Written task: Please return the records from their first line through the line containing "GFH: 17:51 -> 17:49", both ends included, repeating each line unchanged.

Data listing:

[BEGIN]

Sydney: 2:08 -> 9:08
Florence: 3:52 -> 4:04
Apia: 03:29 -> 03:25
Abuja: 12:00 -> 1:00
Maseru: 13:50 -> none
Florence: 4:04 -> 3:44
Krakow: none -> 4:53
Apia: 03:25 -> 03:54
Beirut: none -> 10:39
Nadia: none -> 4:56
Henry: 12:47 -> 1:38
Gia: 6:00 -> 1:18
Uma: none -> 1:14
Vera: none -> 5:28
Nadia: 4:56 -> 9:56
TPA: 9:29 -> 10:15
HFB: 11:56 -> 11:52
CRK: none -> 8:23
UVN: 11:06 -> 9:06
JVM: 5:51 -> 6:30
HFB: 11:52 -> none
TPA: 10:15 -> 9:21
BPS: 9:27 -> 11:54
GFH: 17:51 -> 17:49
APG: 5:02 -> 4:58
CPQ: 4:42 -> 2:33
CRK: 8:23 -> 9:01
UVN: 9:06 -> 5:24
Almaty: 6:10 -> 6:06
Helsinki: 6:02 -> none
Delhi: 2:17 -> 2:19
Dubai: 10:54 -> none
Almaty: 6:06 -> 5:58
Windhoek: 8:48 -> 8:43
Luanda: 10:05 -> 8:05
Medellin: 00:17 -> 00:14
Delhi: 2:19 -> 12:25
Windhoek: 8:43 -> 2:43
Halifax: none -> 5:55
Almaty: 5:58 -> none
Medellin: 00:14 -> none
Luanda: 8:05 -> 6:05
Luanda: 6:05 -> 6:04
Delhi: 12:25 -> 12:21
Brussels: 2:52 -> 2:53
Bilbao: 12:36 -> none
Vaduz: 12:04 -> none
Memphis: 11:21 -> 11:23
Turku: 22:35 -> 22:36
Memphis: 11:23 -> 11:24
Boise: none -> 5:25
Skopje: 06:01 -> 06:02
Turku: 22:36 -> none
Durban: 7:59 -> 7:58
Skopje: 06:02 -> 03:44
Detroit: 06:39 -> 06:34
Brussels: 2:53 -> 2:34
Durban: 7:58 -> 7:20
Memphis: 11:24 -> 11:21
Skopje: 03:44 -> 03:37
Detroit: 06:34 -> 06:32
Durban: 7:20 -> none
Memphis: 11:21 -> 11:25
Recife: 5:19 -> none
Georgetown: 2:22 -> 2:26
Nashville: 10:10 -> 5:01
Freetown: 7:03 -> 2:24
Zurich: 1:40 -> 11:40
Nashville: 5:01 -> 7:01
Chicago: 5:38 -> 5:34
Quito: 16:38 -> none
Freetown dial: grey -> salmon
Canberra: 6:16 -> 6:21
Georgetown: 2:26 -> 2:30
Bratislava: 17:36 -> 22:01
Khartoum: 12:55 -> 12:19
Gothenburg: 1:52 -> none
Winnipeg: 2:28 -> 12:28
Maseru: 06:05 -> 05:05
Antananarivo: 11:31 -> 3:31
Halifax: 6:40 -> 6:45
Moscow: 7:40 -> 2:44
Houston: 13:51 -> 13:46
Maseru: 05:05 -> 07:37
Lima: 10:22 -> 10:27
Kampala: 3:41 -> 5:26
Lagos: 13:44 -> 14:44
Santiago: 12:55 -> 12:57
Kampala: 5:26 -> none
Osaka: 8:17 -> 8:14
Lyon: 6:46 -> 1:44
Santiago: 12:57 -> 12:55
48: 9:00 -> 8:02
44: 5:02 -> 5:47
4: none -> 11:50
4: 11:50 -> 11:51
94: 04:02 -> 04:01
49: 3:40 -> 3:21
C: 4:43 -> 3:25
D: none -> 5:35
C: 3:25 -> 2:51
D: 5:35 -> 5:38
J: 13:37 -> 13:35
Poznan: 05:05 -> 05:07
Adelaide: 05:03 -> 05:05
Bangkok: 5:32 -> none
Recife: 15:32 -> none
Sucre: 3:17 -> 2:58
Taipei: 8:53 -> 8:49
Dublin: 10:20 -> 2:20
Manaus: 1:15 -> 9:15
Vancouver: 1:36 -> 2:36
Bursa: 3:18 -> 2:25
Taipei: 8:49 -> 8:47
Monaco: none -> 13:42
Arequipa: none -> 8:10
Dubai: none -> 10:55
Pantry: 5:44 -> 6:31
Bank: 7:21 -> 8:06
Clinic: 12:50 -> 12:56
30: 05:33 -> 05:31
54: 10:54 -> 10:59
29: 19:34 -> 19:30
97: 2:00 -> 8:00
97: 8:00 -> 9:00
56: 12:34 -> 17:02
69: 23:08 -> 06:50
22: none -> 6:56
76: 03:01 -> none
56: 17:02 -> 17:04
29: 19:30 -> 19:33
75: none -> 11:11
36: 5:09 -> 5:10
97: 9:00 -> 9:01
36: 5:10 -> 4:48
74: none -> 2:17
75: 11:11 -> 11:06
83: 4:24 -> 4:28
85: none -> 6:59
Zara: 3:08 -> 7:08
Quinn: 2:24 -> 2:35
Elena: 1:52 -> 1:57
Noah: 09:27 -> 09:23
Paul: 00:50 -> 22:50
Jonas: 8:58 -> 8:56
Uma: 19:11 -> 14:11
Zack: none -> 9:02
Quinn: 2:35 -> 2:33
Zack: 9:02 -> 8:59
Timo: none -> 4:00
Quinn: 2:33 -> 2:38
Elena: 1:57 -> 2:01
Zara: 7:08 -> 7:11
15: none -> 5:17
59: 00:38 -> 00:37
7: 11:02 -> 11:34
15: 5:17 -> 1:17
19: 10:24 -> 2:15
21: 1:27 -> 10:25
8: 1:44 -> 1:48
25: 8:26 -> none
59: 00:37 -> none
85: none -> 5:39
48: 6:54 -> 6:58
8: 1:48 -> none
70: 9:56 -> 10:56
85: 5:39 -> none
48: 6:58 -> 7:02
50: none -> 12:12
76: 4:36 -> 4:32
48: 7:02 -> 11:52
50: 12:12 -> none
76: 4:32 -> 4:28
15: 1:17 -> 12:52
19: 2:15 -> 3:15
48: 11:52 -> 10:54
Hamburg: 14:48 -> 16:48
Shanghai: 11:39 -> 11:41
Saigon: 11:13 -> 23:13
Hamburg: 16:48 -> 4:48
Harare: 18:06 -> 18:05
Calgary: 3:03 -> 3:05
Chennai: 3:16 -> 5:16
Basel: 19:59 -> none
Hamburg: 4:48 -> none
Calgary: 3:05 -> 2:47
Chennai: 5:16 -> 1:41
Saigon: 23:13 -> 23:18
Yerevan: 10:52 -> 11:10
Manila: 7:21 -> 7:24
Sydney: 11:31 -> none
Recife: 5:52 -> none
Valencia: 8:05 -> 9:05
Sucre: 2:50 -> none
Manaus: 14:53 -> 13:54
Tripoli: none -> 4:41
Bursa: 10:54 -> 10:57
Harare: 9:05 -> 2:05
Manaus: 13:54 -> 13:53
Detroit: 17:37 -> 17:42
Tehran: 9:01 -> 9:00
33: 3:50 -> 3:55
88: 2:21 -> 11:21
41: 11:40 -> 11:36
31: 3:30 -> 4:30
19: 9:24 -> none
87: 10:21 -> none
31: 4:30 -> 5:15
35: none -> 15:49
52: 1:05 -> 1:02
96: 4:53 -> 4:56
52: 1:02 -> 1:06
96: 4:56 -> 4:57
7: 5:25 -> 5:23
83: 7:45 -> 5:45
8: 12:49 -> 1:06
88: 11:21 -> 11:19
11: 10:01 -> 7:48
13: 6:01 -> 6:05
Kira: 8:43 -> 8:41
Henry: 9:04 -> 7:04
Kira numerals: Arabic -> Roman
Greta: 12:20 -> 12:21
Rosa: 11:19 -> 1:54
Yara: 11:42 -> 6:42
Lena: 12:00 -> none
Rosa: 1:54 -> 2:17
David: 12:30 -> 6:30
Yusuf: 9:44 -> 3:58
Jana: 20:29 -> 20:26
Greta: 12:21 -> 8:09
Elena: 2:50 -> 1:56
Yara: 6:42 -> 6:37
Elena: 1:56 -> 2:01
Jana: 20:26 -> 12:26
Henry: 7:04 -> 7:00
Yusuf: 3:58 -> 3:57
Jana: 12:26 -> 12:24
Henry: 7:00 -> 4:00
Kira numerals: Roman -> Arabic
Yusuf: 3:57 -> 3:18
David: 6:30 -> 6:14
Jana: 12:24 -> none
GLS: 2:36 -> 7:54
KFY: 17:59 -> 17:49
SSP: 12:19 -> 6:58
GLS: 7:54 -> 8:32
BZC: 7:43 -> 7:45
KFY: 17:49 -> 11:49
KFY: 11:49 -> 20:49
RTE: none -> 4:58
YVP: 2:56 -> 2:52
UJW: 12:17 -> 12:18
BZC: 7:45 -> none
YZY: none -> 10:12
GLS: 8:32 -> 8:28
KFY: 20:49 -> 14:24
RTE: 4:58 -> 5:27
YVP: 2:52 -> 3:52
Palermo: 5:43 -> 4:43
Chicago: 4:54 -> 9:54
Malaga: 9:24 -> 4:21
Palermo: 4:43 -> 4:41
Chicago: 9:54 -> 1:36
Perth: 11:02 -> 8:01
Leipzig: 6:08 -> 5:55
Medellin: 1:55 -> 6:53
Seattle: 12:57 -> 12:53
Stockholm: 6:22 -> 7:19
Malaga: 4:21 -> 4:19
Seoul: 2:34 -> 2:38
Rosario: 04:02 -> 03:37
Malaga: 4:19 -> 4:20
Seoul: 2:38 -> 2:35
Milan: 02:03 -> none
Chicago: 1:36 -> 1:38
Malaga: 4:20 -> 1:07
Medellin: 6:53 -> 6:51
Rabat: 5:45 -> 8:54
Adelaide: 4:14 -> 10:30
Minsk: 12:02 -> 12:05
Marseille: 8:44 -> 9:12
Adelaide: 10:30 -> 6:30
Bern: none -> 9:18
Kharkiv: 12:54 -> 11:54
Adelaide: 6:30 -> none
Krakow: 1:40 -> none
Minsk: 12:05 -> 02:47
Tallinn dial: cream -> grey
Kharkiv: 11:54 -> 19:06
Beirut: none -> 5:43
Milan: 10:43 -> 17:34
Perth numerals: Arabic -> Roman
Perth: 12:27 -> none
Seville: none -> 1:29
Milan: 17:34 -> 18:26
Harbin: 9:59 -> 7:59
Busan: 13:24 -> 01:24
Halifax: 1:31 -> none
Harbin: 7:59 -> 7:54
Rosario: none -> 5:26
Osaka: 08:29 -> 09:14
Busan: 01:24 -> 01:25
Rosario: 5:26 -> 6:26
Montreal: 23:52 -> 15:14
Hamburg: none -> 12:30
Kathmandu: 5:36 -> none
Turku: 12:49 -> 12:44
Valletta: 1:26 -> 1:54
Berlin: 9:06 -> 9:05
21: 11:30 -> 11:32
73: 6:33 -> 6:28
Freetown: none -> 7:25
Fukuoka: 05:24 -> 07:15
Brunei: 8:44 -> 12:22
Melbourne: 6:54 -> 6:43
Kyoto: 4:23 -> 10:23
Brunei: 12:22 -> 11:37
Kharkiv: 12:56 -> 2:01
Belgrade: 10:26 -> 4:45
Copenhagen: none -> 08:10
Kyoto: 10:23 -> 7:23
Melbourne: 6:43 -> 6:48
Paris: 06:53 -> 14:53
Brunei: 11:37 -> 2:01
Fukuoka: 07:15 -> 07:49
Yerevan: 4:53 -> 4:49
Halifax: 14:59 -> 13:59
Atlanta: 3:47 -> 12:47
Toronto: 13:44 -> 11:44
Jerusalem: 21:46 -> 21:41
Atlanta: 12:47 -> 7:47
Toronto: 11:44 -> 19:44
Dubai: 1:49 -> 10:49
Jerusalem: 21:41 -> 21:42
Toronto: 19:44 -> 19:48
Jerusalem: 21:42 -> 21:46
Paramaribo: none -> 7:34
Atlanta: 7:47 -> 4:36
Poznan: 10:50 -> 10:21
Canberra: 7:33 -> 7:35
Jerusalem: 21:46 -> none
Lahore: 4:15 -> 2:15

[END]

Task answer:
Sydney: 2:08 -> 9:08
Florence: 3:52 -> 4:04
Apia: 03:29 -> 03:25
Abuja: 12:00 -> 1:00
Maseru: 13:50 -> none
Florence: 4:04 -> 3:44
Krakow: none -> 4:53
Apia: 03:25 -> 03:54
Beirut: none -> 10:39
Nadia: none -> 4:56
Henry: 12:47 -> 1:38
Gia: 6:00 -> 1:18
Uma: none -> 1:14
Vera: none -> 5:28
Nadia: 4:56 -> 9:56
TPA: 9:29 -> 10:15
HFB: 11:56 -> 11:52
CRK: none -> 8:23
UVN: 11:06 -> 9:06
JVM: 5:51 -> 6:30
HFB: 11:52 -> none
TPA: 10:15 -> 9:21
BPS: 9:27 -> 11:54
GFH: 17:51 -> 17:49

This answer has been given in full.